### WHAT THE TASK ASKS:
Reproduce only the lines that begin at the line with "IC3 pin out: n3 -> n13" and run to the end of the entries; omit every picture.

Image comparison data:
####
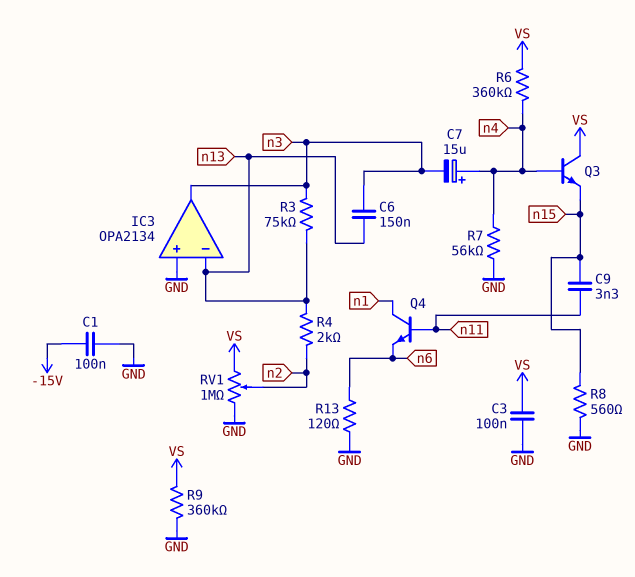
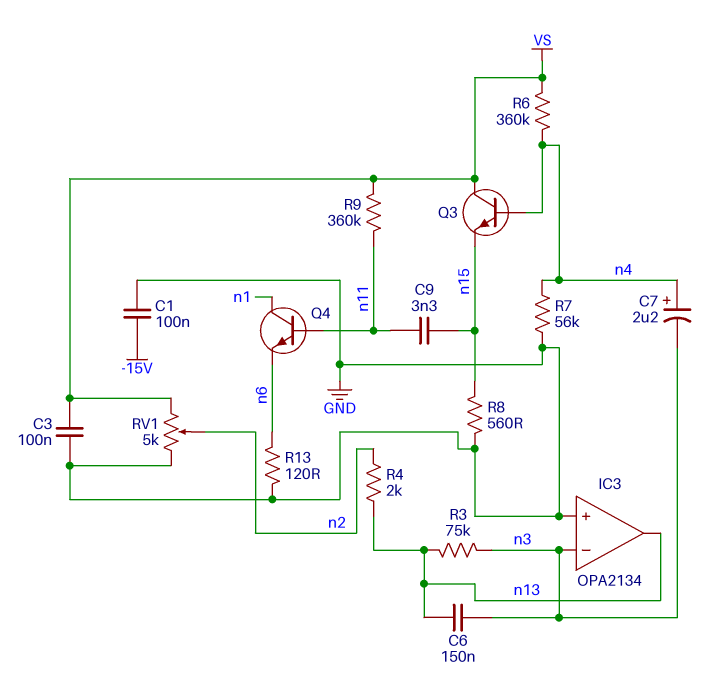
C7: 15uF (plus n4, minus n3) -> 2.2uF (plus n4, minus n3)
IC3 pin in-: n13 -> n3
IC3 pin out: n3 -> n13
R9: 360k (GND, VS) -> 360k (VS, n11)
RV1: 1M (GND, VS, wiper n2) -> 5k (GND, VS, wiper n2)

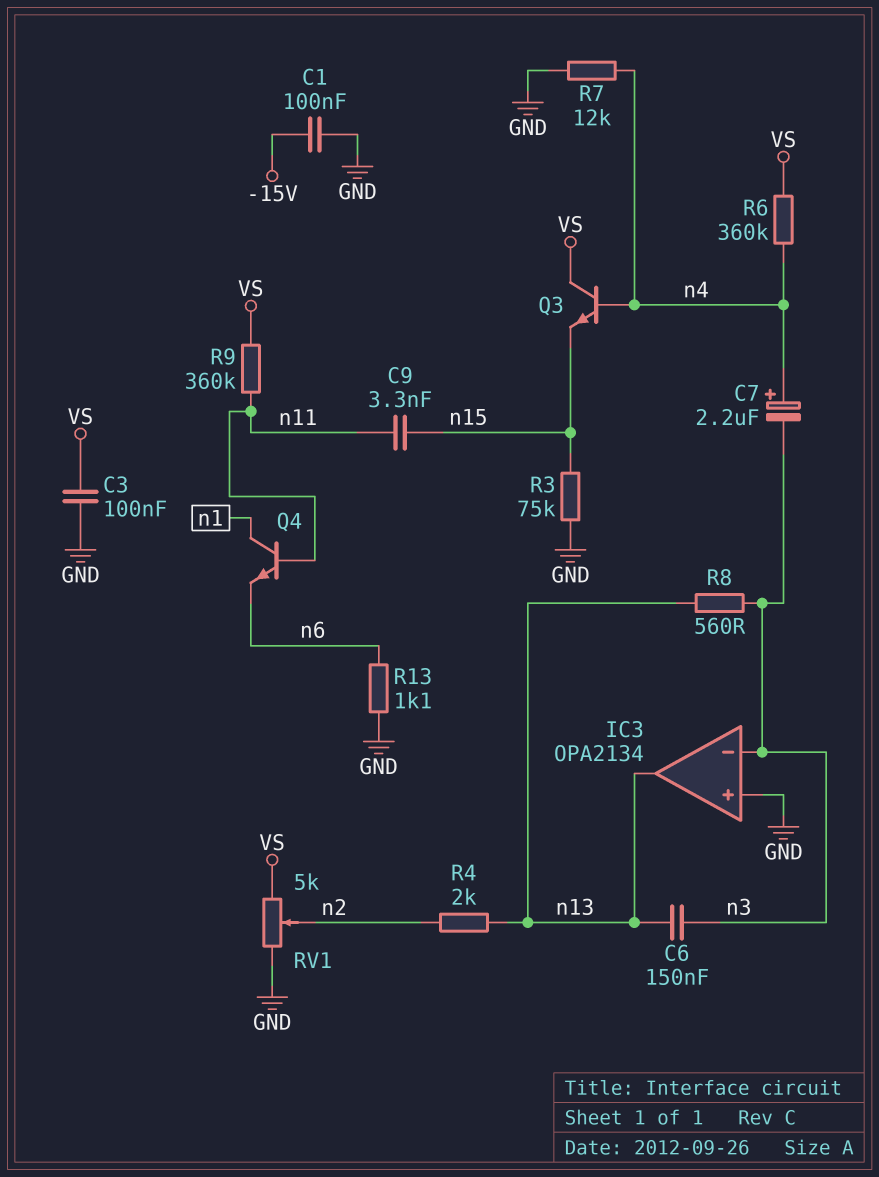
R3: 75k (n3, n13) -> 75k (GND, n15)
R7: 56k (GND, n4) -> 12k (GND, n4)
R8: 560 (GND, n15) -> 560 (n3, n13)
R13: 120 (GND, n6) -> 1.1k (GND, n6)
####
### OUTPUT OF THE EXERCISE:
IC3 pin out: n3 -> n13
R9: 360k (GND, VS) -> 360k (VS, n11)
RV1: 1M (GND, VS, wiper n2) -> 5k (GND, VS, wiper n2)

R3: 75k (n3, n13) -> 75k (GND, n15)
R7: 56k (GND, n4) -> 12k (GND, n4)
R8: 560 (GND, n15) -> 560 (n3, n13)
R13: 120 (GND, n6) -> 1.1k (GND, n6)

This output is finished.